▶
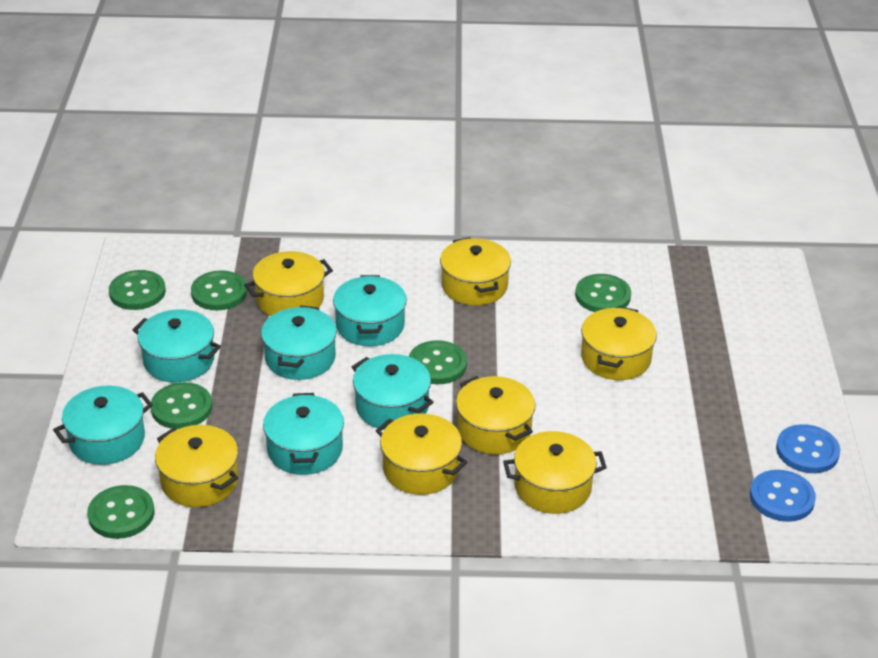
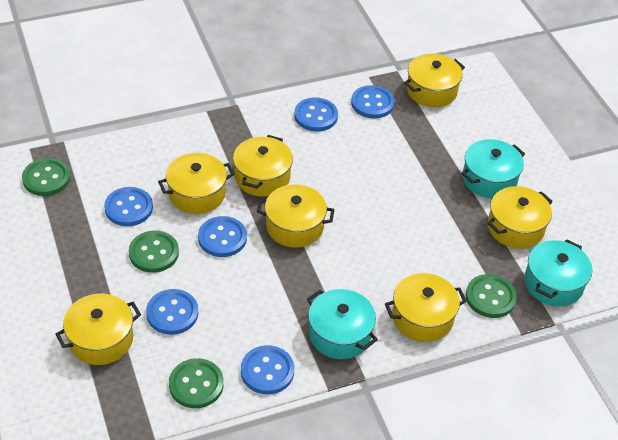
blue button: 2 -> 6
green button: 6 -> 4
turquoise pot: 6 -> 3

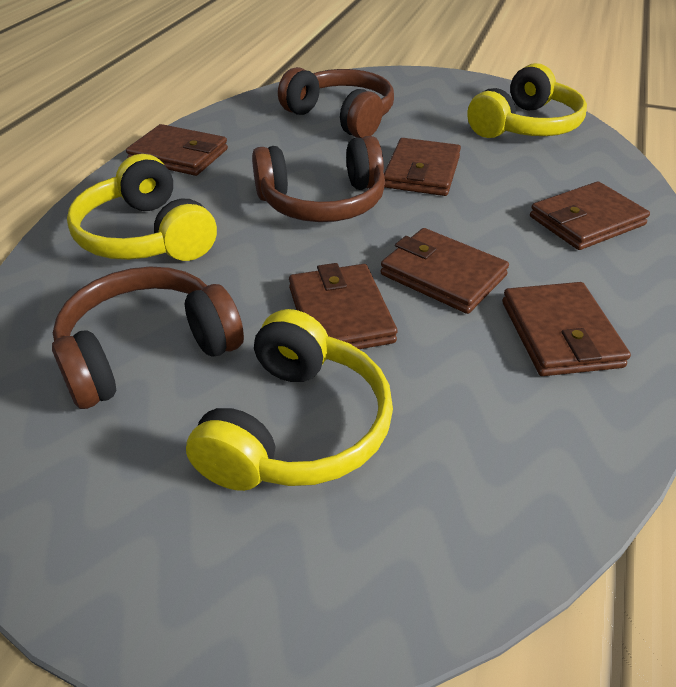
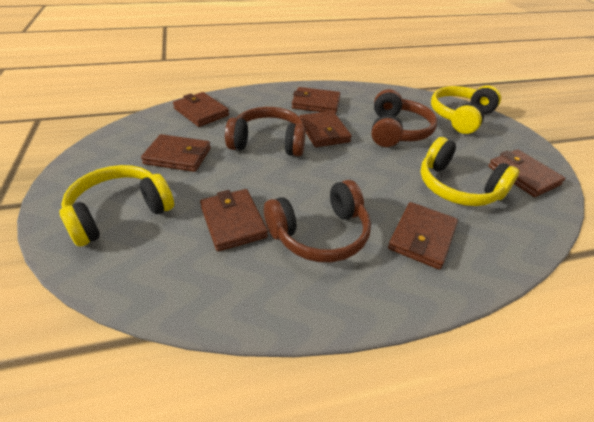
brown wallet: 6 -> 7

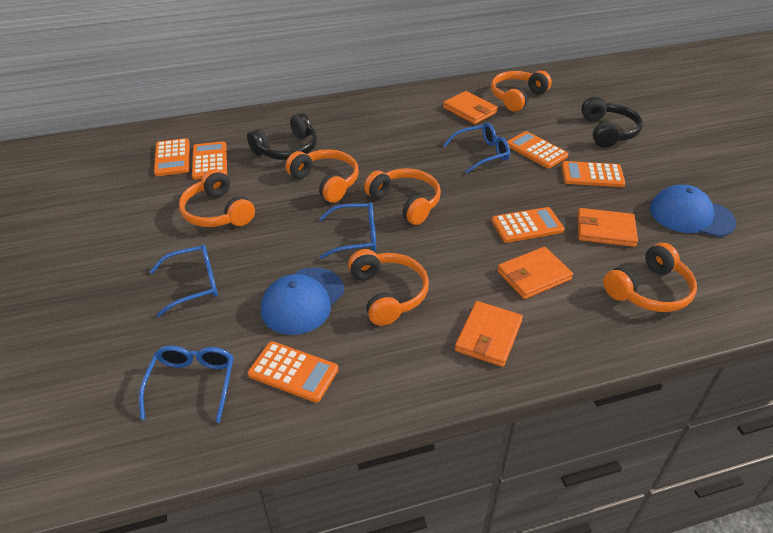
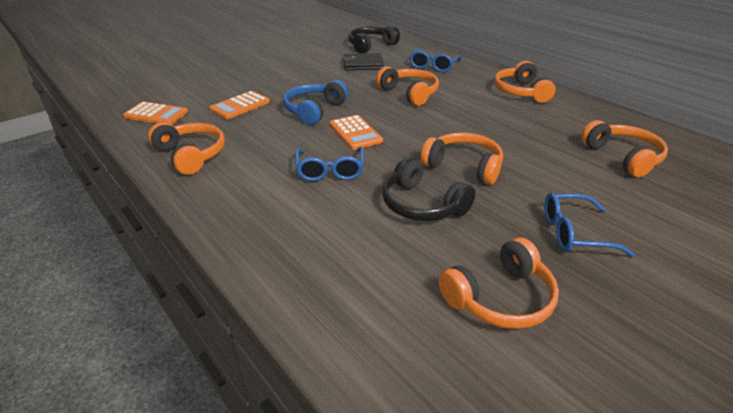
black wallet: 0 -> 1
blue cap: 2 -> 0
blue glasses: 4 -> 3
blue headphones: 0 -> 1
orange calculator: 6 -> 3
orange wallet: 4 -> 0

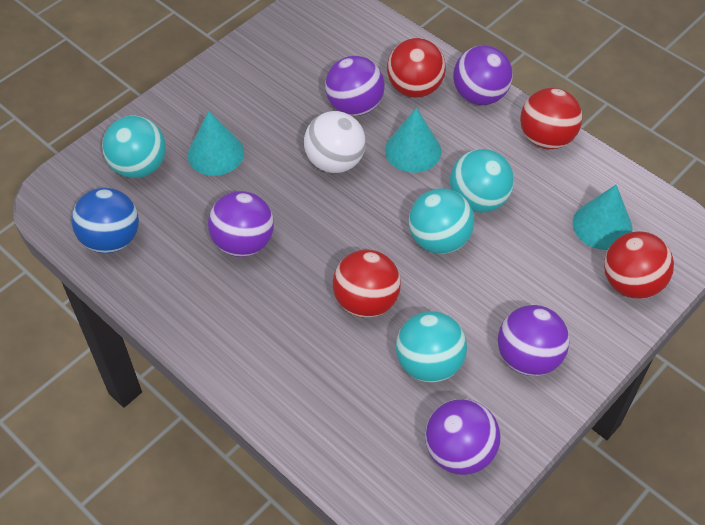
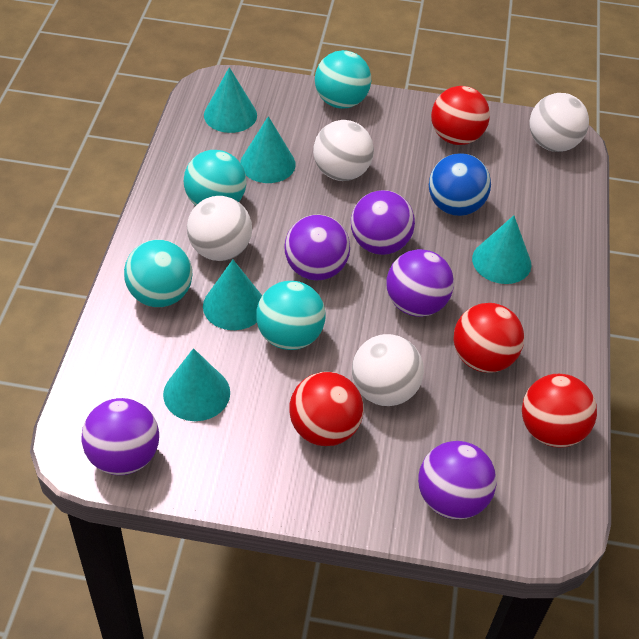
turquoise cone: 3 -> 5
white ball: 1 -> 4

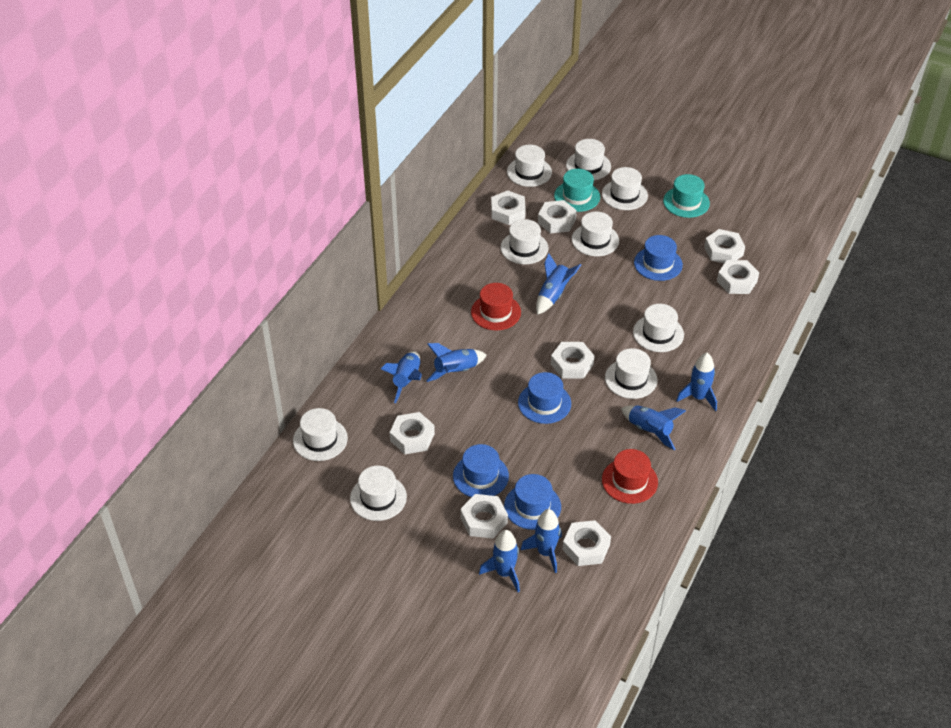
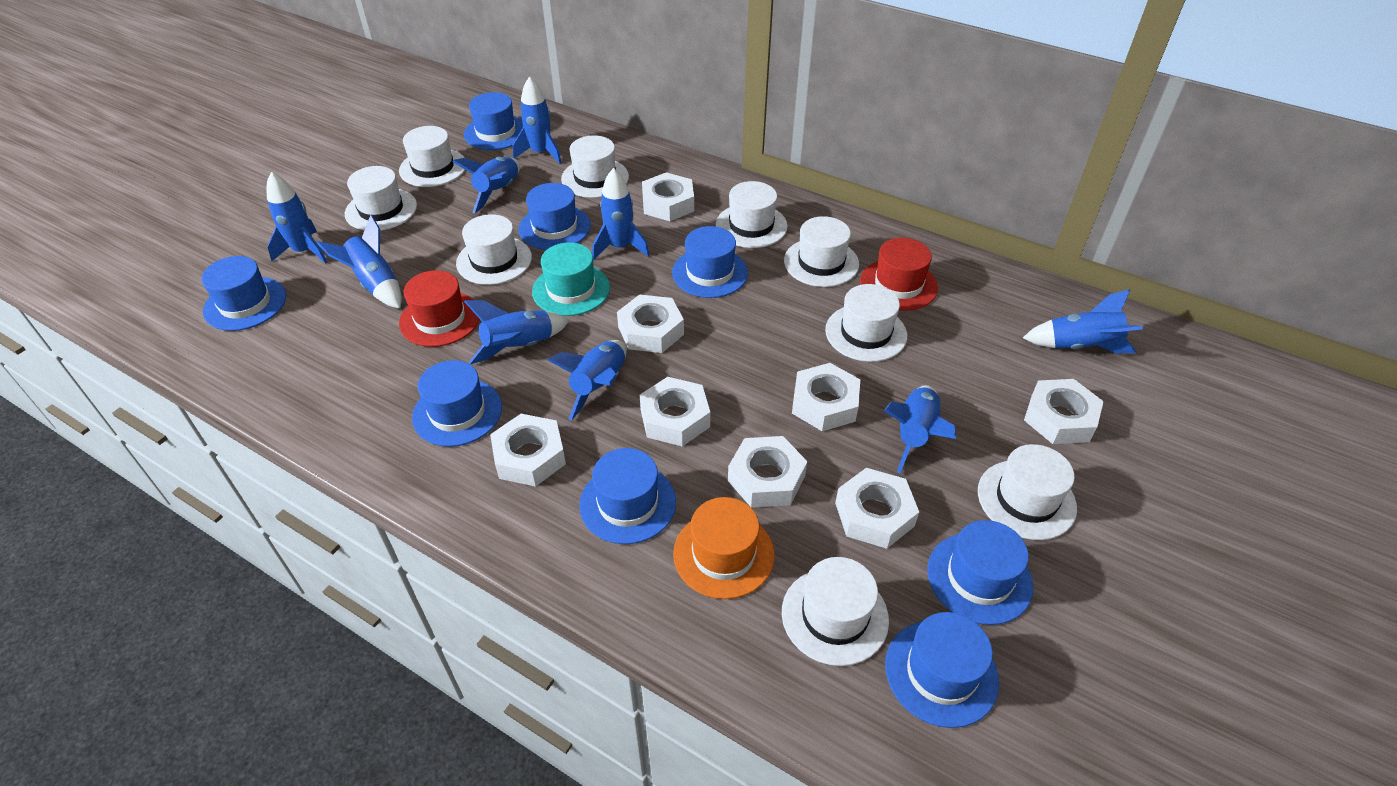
blue hat: 4 -> 8
blue rocket: 7 -> 9
orange hat: 0 -> 1
turquoise hat: 2 -> 1

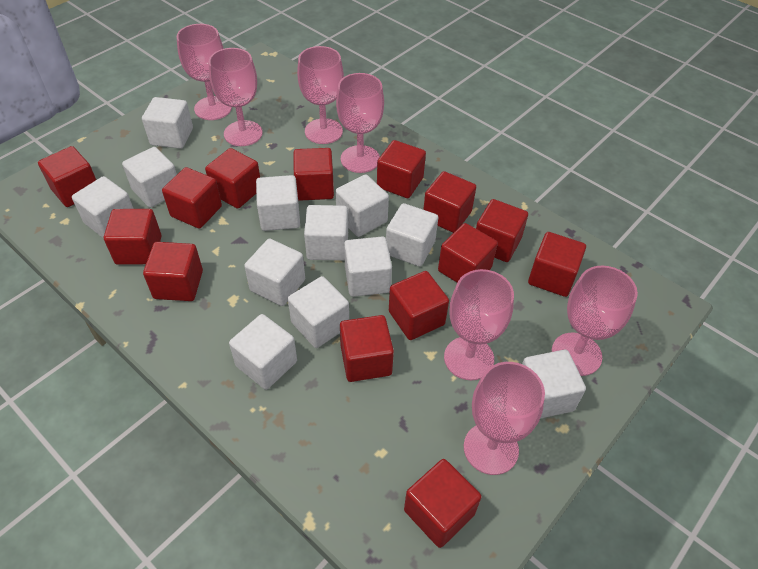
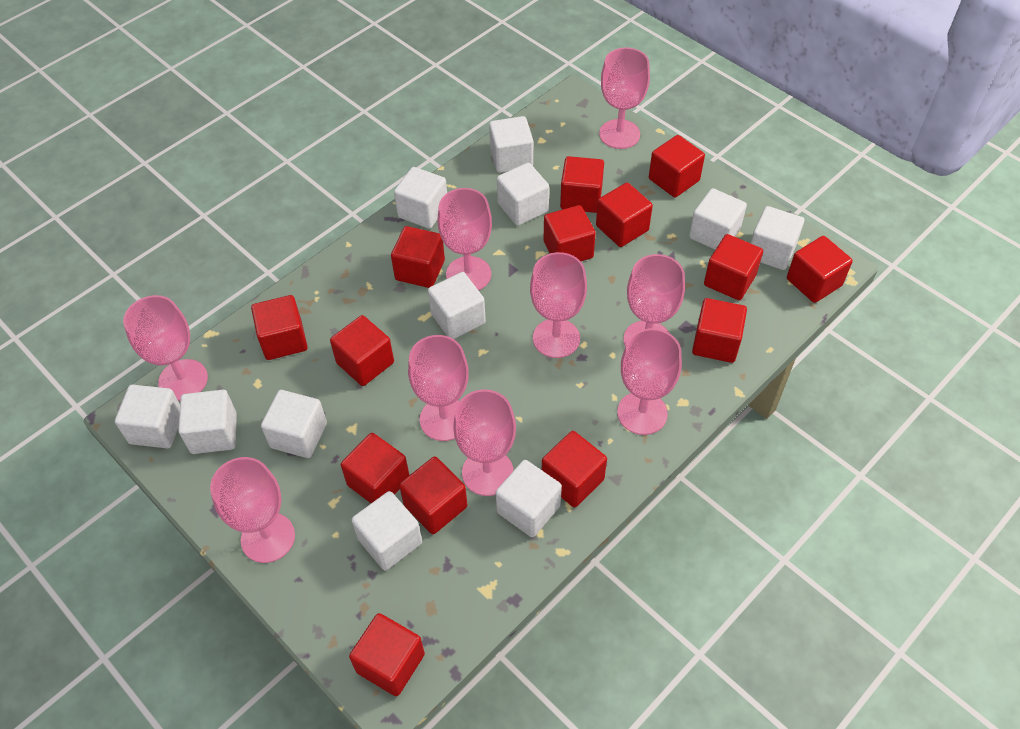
pink goblet: 7 -> 9
white cube: 12 -> 11

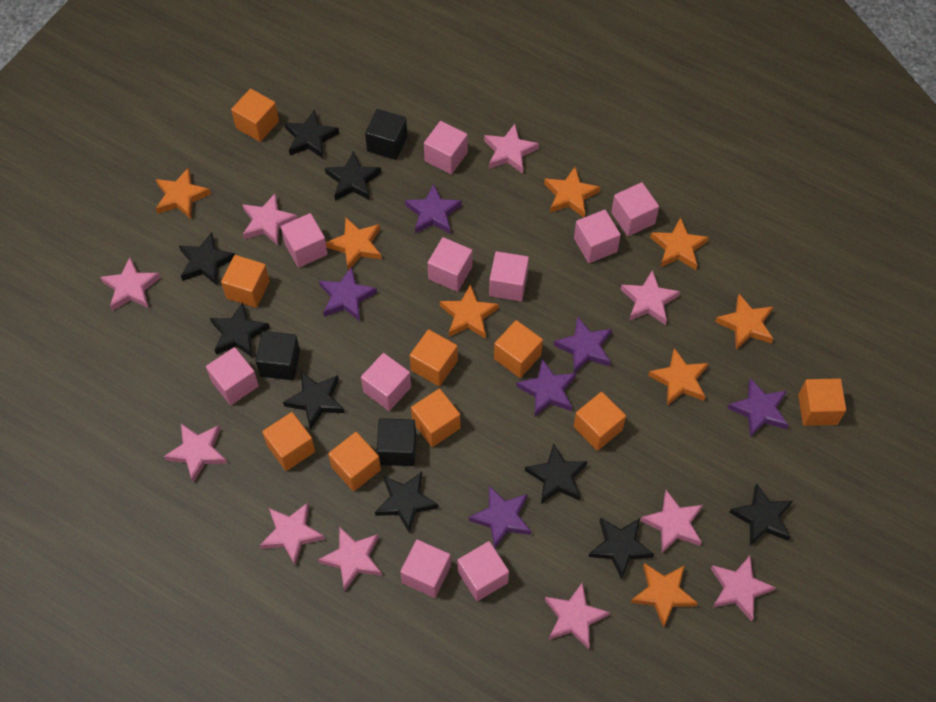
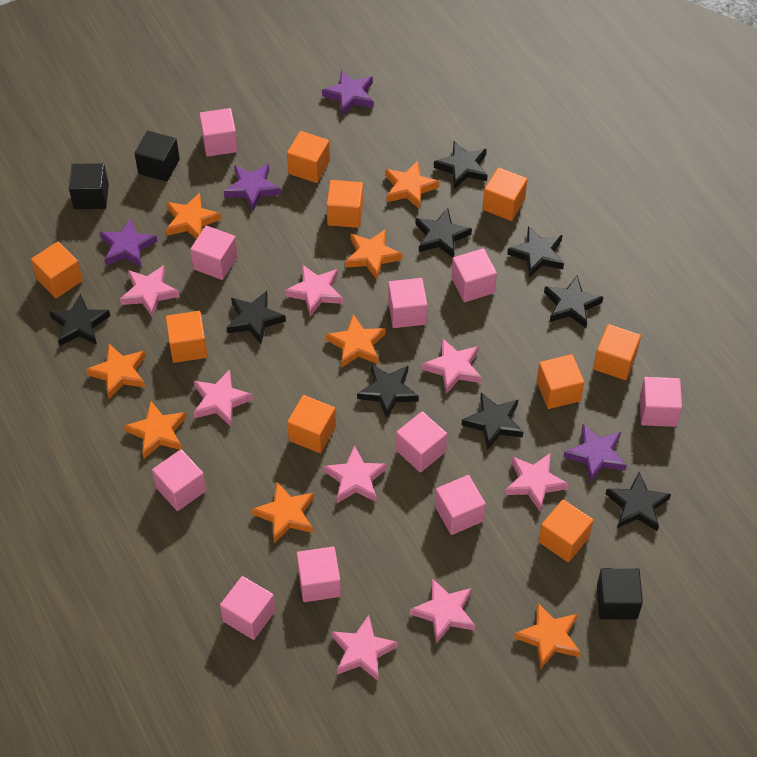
pink star: 10 -> 8
purple star: 6 -> 4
◀
== WHAT TO WORK ON ==
All lines from the one containing "orange wallet: 4 -> 0" through the final line of the records are to be retyped exactly; no other lines and no pictures are to be included.

== ANSWER TO THIS EXERCISE ==
orange wallet: 4 -> 0

turquoise cone: 3 -> 5
white ball: 1 -> 4

blue hat: 4 -> 8
blue rocket: 7 -> 9
orange hat: 0 -> 1
turquoise hat: 2 -> 1

pink goblet: 7 -> 9
white cube: 12 -> 11

pink star: 10 -> 8
purple star: 6 -> 4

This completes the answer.